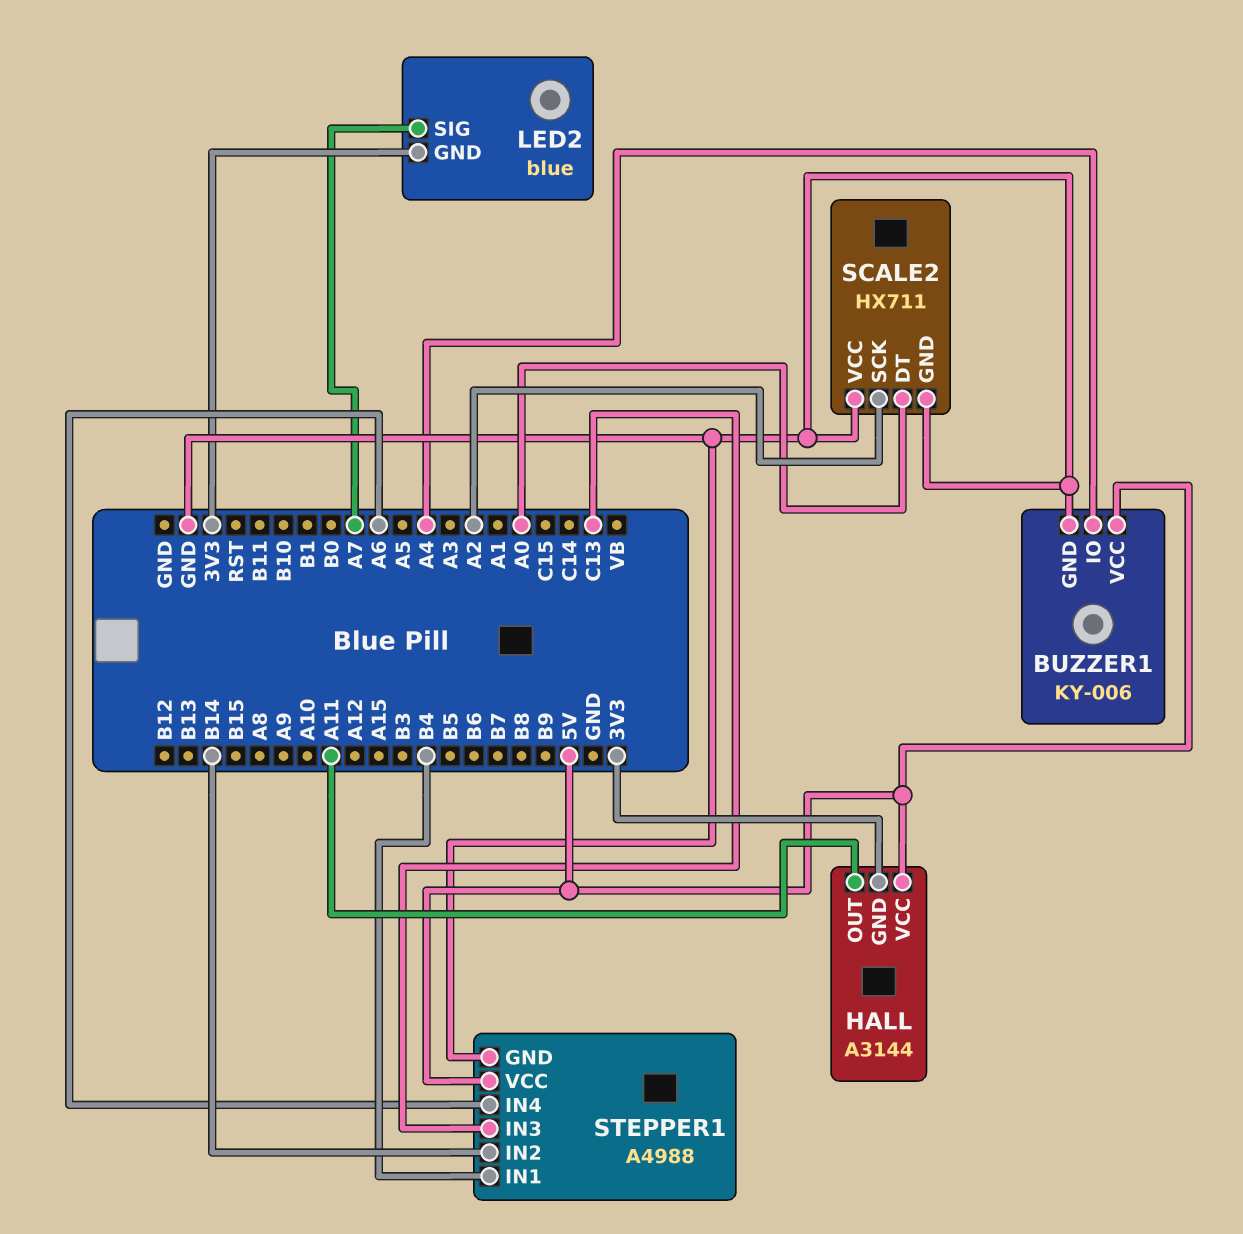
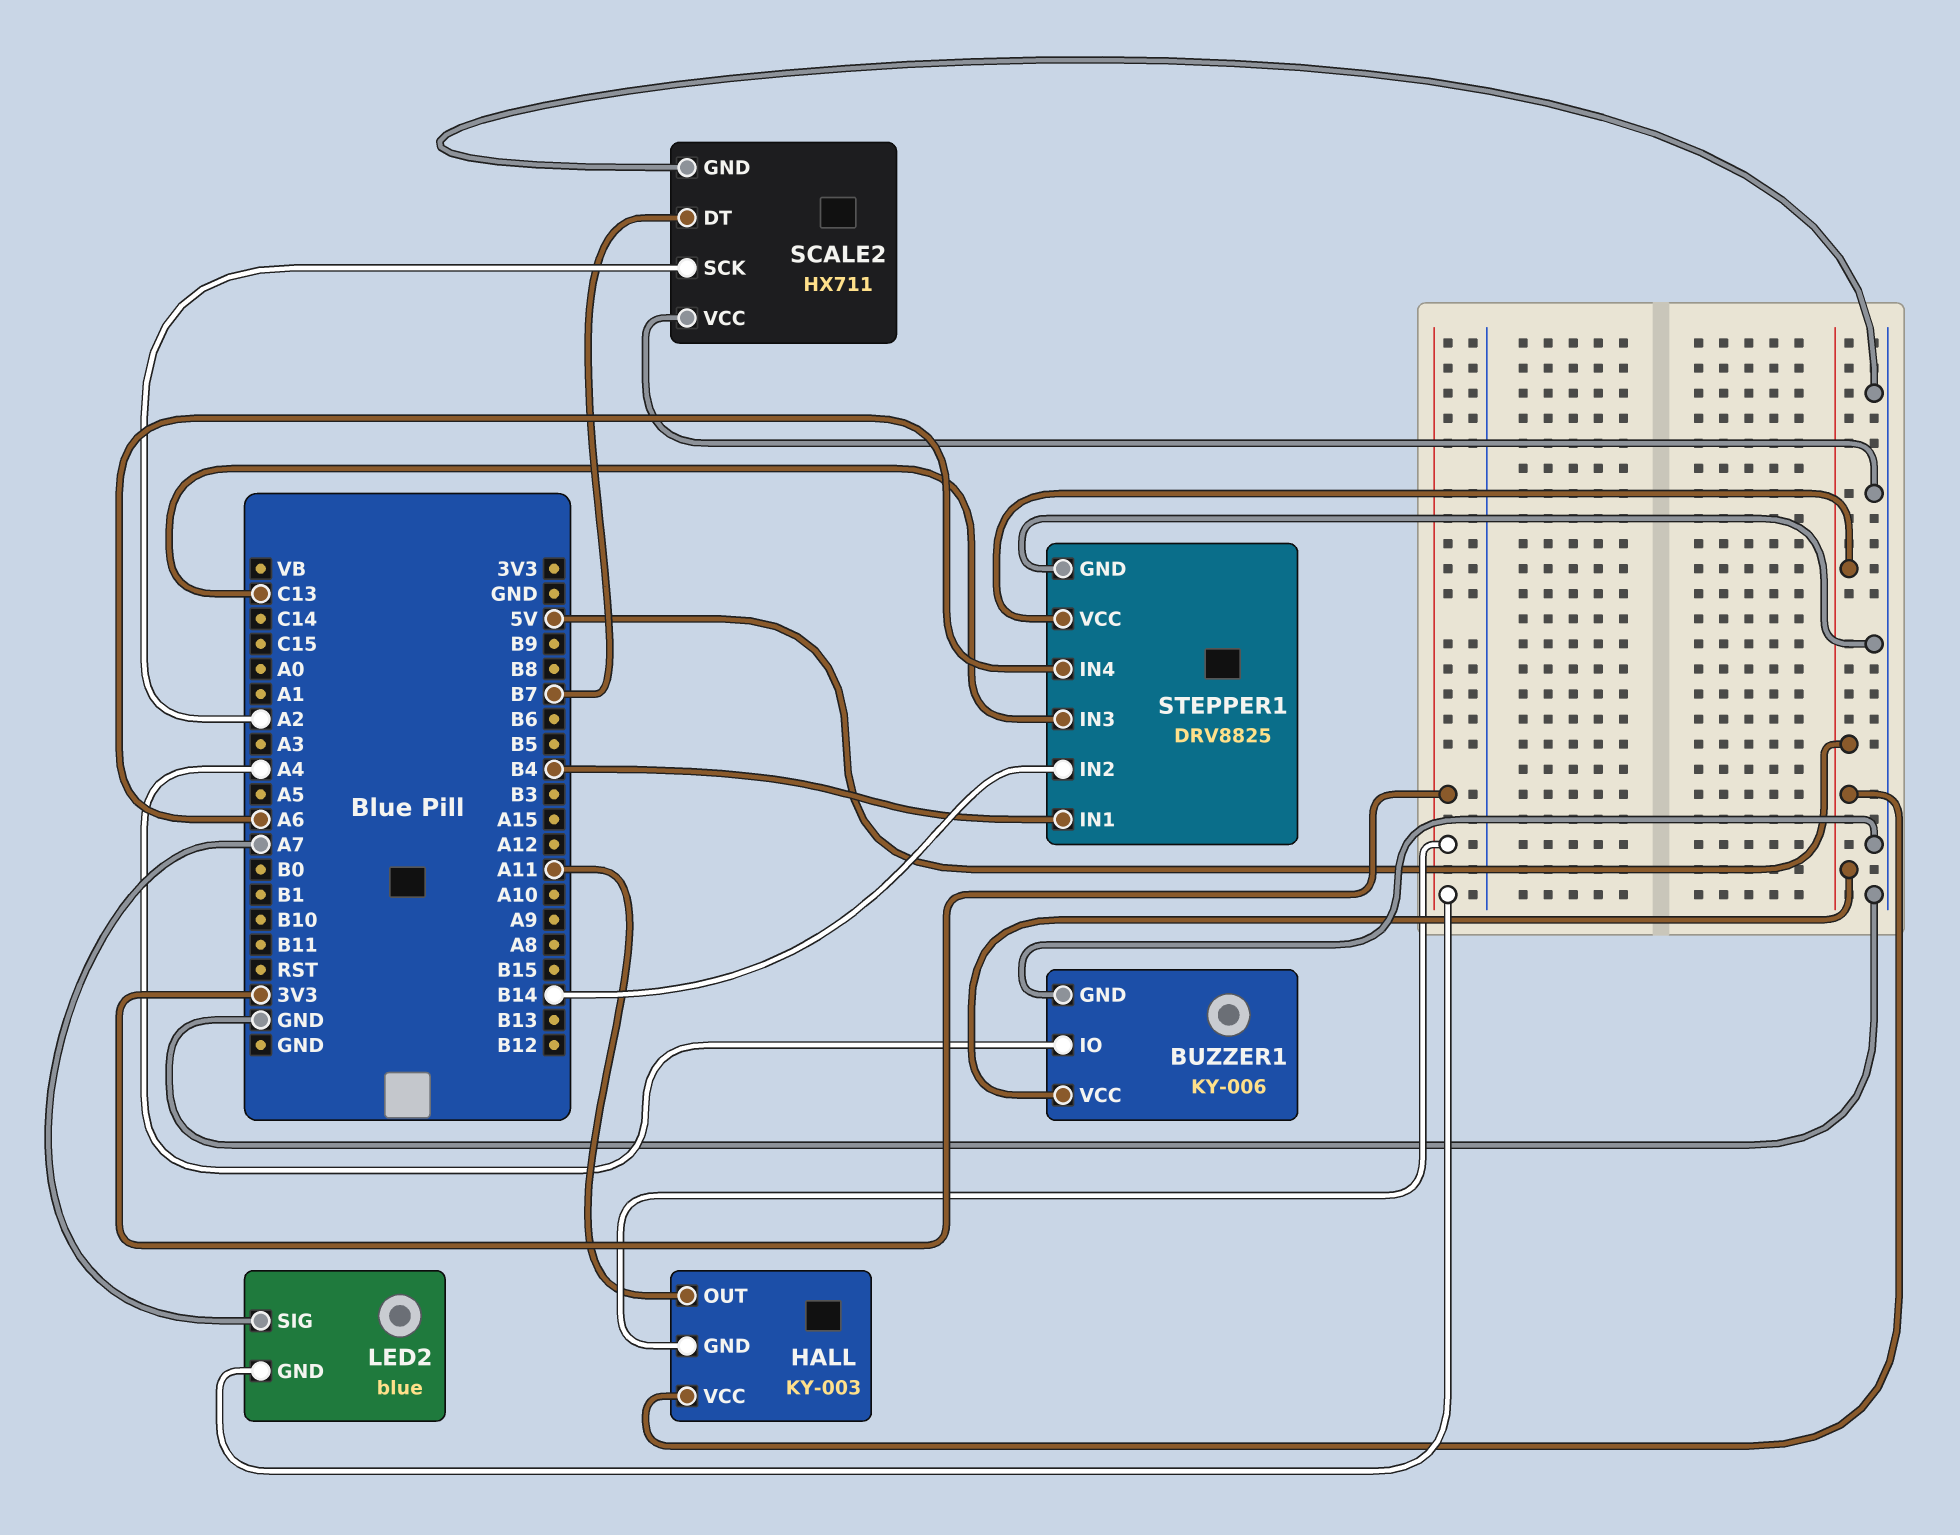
HALL: A3144 -> KY-003
SCALE2 pin DT: A0 -> B7
STEPPER1: A4988 -> DRV8825

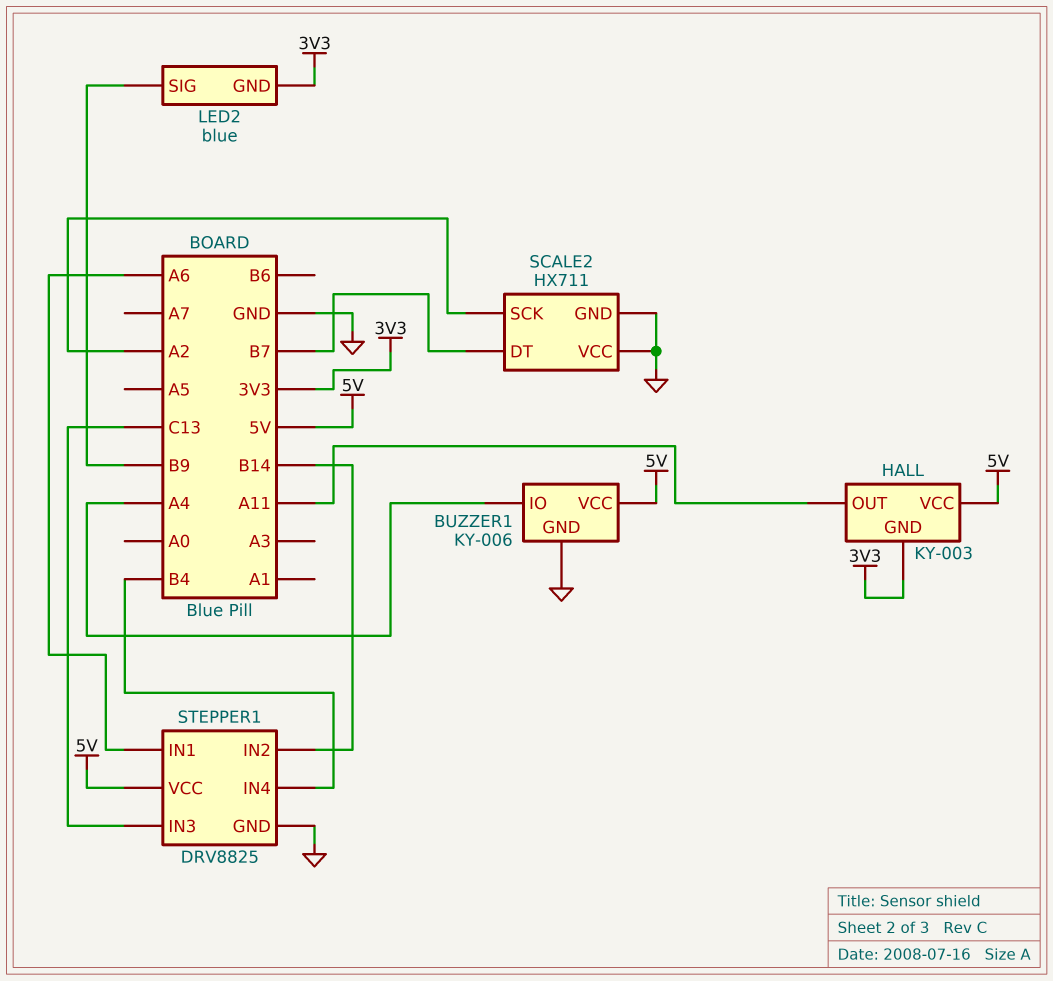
LED2 pin SIG: A7 -> B9
STEPPER1 pin IN1: B4 -> A6
STEPPER1 pin IN4: A6 -> B4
= = = = = = =
- Exercise details
Set down every entry above without alteration, but print no images.

- Answer section
HALL: A3144 -> KY-003
SCALE2 pin DT: A0 -> B7
STEPPER1: A4988 -> DRV8825

LED2 pin SIG: A7 -> B9
STEPPER1 pin IN1: B4 -> A6
STEPPER1 pin IN4: A6 -> B4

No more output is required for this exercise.